(TASK TO COMPLETE): Output only the lines below from the one containing "R6: 1.2k (BR_L, BR_R) -> none" to the one containing "S2: switch (SENS, VCC) -> button (SENS, VCC)", exactly as written, both ends kept.

(DATA EXCERPTS):
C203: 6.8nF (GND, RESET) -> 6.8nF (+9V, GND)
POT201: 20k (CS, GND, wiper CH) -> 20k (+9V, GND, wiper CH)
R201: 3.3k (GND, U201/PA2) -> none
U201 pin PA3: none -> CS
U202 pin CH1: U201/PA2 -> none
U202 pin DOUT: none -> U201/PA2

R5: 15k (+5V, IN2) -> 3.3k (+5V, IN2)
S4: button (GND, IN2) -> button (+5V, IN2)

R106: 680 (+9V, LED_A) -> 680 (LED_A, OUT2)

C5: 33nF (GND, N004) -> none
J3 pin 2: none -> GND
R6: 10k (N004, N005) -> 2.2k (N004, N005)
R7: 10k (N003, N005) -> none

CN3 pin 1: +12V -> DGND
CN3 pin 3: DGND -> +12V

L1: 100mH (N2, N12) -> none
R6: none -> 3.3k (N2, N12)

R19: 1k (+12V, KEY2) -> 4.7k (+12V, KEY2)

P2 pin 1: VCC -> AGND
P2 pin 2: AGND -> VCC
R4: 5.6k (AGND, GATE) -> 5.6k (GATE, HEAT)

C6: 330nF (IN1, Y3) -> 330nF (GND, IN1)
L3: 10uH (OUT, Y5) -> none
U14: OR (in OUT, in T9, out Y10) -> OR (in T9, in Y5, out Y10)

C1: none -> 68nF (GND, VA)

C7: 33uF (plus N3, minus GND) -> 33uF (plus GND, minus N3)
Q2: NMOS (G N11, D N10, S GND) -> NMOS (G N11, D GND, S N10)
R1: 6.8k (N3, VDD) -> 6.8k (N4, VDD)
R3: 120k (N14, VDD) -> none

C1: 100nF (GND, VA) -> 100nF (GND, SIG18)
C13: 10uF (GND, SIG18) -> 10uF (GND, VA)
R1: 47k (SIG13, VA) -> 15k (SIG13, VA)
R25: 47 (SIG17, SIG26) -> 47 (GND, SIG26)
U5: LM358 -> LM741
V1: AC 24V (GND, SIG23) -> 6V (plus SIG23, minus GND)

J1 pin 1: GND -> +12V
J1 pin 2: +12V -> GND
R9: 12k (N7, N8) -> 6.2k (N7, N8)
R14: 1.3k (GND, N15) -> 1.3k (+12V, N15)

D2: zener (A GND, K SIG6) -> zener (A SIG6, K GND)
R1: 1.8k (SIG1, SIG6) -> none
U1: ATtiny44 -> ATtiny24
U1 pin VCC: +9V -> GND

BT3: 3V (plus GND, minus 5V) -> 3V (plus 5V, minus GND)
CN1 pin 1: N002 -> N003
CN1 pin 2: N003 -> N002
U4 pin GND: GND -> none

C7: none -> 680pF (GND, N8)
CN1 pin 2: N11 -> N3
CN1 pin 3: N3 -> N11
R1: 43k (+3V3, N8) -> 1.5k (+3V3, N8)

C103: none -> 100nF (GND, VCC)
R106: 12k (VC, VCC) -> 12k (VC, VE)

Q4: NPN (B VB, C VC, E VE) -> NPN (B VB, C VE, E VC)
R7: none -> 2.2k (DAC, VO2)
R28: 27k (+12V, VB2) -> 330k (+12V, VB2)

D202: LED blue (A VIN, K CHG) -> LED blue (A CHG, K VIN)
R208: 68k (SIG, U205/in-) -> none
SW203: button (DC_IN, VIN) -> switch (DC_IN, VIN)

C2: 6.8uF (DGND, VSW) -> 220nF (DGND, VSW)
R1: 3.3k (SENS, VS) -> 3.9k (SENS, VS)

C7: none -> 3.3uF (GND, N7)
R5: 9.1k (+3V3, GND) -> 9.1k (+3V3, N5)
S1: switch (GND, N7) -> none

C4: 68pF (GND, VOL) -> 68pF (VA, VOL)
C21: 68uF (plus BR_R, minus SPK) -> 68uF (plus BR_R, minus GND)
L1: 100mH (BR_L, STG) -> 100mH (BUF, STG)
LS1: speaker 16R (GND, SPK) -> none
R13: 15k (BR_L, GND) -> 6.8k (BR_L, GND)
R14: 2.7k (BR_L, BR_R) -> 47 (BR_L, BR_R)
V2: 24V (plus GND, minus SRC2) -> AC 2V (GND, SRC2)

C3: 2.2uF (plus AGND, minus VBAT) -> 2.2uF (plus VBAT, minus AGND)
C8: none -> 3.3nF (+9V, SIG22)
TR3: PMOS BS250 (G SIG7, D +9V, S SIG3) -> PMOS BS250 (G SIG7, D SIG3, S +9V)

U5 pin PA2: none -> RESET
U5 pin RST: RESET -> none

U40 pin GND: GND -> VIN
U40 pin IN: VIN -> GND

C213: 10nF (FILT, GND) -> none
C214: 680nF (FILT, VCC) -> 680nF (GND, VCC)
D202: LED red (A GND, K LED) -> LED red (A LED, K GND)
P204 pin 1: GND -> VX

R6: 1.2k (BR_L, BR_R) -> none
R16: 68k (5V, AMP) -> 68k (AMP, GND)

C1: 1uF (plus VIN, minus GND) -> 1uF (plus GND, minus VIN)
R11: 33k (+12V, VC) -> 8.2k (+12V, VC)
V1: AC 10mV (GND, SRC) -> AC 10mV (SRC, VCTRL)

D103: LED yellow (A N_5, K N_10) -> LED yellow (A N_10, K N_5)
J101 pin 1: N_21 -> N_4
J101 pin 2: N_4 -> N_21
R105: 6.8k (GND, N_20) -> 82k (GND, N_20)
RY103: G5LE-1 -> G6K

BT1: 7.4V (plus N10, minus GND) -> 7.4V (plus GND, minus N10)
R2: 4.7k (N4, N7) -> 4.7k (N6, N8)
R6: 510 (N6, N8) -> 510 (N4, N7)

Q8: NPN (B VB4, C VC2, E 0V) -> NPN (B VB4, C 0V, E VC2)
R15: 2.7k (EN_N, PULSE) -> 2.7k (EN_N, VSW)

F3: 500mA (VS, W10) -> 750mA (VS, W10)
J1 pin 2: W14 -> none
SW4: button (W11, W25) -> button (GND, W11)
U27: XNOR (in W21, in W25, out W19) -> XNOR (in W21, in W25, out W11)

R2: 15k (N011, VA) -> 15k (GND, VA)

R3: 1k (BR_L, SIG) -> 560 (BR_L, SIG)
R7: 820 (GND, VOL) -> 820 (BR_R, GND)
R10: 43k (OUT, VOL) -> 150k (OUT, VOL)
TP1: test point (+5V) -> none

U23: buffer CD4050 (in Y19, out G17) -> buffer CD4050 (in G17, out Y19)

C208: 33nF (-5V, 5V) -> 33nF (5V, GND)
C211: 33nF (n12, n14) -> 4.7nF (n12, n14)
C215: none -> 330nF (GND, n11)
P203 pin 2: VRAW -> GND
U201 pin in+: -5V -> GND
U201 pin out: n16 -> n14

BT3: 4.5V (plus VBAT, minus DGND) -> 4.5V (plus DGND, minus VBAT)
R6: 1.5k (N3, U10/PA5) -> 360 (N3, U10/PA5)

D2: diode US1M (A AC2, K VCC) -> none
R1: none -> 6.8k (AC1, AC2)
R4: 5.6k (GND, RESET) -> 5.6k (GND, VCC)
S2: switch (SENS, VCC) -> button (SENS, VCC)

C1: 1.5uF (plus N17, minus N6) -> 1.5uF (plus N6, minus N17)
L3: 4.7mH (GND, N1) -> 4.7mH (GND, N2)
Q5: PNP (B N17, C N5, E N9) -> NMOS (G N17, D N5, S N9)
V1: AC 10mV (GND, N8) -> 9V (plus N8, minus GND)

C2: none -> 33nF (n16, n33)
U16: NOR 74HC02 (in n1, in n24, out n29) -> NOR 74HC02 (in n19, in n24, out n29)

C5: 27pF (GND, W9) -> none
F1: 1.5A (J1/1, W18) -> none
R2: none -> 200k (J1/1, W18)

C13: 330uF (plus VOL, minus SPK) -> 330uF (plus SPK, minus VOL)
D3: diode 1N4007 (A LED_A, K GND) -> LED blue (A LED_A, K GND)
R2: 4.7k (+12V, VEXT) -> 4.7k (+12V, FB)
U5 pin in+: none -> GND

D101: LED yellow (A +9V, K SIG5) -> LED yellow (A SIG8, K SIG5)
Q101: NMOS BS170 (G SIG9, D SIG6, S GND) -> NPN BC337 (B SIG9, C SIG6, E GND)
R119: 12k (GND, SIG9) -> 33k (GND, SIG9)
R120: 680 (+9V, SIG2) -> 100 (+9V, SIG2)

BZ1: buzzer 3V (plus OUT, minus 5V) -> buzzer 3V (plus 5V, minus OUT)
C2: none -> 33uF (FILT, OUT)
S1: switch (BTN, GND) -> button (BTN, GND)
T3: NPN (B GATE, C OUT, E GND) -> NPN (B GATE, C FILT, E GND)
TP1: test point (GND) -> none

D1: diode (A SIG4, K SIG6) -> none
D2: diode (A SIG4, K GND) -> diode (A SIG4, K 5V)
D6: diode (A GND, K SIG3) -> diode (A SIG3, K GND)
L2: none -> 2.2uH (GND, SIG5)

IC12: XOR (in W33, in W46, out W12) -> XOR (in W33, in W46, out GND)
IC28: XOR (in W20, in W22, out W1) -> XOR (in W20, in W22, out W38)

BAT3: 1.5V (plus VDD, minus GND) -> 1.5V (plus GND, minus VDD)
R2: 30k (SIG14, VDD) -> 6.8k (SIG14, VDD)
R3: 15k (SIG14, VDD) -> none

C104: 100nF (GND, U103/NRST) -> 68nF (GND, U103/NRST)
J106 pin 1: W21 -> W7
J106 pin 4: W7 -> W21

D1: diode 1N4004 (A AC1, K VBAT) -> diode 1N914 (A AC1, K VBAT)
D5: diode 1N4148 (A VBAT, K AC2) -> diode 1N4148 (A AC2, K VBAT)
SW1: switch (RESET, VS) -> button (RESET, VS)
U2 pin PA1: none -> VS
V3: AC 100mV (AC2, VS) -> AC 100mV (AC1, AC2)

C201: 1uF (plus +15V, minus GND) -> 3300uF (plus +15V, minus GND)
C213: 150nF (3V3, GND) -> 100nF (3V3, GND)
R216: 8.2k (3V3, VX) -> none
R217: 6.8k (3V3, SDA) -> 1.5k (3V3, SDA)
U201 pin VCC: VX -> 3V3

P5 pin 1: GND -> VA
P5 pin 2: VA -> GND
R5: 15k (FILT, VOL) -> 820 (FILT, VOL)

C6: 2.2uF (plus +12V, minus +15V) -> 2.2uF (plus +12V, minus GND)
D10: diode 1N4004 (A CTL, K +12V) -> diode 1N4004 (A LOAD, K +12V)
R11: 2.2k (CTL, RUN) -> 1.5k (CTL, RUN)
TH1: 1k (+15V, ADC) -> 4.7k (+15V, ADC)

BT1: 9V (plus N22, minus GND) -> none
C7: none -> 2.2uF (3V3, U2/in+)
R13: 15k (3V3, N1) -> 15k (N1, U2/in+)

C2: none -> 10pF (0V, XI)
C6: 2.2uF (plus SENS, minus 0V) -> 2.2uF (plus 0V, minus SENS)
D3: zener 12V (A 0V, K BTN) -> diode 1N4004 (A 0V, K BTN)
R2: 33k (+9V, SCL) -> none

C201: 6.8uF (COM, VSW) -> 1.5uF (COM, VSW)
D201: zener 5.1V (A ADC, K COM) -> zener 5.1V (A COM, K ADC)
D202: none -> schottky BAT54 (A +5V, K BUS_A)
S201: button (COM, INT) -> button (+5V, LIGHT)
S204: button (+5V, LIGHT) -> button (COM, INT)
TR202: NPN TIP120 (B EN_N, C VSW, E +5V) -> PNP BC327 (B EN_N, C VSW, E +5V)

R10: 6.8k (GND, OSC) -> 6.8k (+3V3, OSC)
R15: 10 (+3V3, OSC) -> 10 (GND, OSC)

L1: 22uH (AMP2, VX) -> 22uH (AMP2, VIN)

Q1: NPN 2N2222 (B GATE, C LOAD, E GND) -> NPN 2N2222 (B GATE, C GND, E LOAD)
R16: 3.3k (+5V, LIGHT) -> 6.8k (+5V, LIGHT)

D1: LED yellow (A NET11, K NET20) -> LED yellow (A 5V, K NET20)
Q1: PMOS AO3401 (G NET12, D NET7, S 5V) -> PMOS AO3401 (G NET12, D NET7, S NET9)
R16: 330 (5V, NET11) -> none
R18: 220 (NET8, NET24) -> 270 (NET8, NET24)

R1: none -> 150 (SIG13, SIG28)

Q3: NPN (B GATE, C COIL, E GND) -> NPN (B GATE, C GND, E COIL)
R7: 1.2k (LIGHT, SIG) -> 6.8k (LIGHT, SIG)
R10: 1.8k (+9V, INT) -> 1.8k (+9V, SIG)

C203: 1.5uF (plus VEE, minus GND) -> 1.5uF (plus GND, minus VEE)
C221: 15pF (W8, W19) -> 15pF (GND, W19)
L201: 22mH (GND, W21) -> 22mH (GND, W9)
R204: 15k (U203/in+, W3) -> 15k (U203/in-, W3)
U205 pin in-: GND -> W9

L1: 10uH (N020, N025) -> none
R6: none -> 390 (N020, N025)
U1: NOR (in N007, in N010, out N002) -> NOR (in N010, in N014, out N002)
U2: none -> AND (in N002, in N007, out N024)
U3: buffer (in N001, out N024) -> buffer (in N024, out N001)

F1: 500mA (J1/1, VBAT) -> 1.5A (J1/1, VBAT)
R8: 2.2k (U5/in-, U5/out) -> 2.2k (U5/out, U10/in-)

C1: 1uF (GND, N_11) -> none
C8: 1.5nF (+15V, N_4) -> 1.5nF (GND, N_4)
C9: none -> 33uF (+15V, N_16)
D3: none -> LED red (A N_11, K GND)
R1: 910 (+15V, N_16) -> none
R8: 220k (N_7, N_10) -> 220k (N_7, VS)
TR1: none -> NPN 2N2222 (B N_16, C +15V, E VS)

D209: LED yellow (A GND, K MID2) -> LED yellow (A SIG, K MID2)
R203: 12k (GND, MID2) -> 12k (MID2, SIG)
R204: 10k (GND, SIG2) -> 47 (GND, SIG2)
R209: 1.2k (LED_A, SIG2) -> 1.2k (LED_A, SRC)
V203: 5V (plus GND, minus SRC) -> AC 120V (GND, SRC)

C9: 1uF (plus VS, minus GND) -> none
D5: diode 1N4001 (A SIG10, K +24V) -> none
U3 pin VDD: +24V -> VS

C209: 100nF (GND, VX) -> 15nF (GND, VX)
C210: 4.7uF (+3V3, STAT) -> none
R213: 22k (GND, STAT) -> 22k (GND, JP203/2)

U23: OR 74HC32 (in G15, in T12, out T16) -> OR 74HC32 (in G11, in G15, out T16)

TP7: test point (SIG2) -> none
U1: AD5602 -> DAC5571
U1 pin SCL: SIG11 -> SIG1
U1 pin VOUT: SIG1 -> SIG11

(ANSWER TO THIS PROBLEM):
R6: 1.2k (BR_L, BR_R) -> none
R16: 68k (5V, AMP) -> 68k (AMP, GND)

C1: 1uF (plus VIN, minus GND) -> 1uF (plus GND, minus VIN)
R11: 33k (+12V, VC) -> 8.2k (+12V, VC)
V1: AC 10mV (GND, SRC) -> AC 10mV (SRC, VCTRL)

D103: LED yellow (A N_5, K N_10) -> LED yellow (A N_10, K N_5)
J101 pin 1: N_21 -> N_4
J101 pin 2: N_4 -> N_21
R105: 6.8k (GND, N_20) -> 82k (GND, N_20)
RY103: G5LE-1 -> G6K

BT1: 7.4V (plus N10, minus GND) -> 7.4V (plus GND, minus N10)
R2: 4.7k (N4, N7) -> 4.7k (N6, N8)
R6: 510 (N6, N8) -> 510 (N4, N7)

Q8: NPN (B VB4, C VC2, E 0V) -> NPN (B VB4, C 0V, E VC2)
R15: 2.7k (EN_N, PULSE) -> 2.7k (EN_N, VSW)

F3: 500mA (VS, W10) -> 750mA (VS, W10)
J1 pin 2: W14 -> none
SW4: button (W11, W25) -> button (GND, W11)
U27: XNOR (in W21, in W25, out W19) -> XNOR (in W21, in W25, out W11)

R2: 15k (N011, VA) -> 15k (GND, VA)

R3: 1k (BR_L, SIG) -> 560 (BR_L, SIG)
R7: 820 (GND, VOL) -> 820 (BR_R, GND)
R10: 43k (OUT, VOL) -> 150k (OUT, VOL)
TP1: test point (+5V) -> none

U23: buffer CD4050 (in Y19, out G17) -> buffer CD4050 (in G17, out Y19)

C208: 33nF (-5V, 5V) -> 33nF (5V, GND)
C211: 33nF (n12, n14) -> 4.7nF (n12, n14)
C215: none -> 330nF (GND, n11)
P203 pin 2: VRAW -> GND
U201 pin in+: -5V -> GND
U201 pin out: n16 -> n14

BT3: 4.5V (plus VBAT, minus DGND) -> 4.5V (plus DGND, minus VBAT)
R6: 1.5k (N3, U10/PA5) -> 360 (N3, U10/PA5)

D2: diode US1M (A AC2, K VCC) -> none
R1: none -> 6.8k (AC1, AC2)
R4: 5.6k (GND, RESET) -> 5.6k (GND, VCC)
S2: switch (SENS, VCC) -> button (SENS, VCC)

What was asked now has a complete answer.